# [Material provided]
= Beginning of Section =

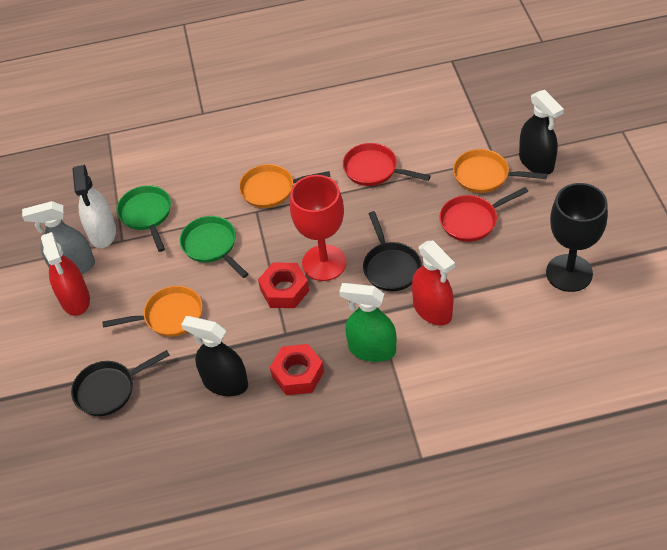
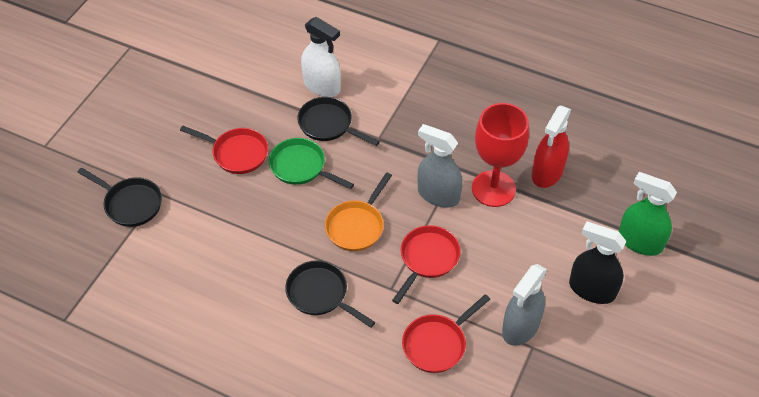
black goblet: 1 -> 0
black pan: 2 -> 3
black spray bottle: 2 -> 1
green pan: 2 -> 1
grey spray bottle: 1 -> 2
orange pan: 3 -> 1
red nut: 2 -> 0
red pan: 2 -> 3
red spray bottle: 2 -> 1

= End of Section =

Give back the full listing word for word, with the pictures left out.

black goblet: 1 -> 0
black pan: 2 -> 3
black spray bottle: 2 -> 1
green pan: 2 -> 1
grey spray bottle: 1 -> 2
orange pan: 3 -> 1
red nut: 2 -> 0
red pan: 2 -> 3
red spray bottle: 2 -> 1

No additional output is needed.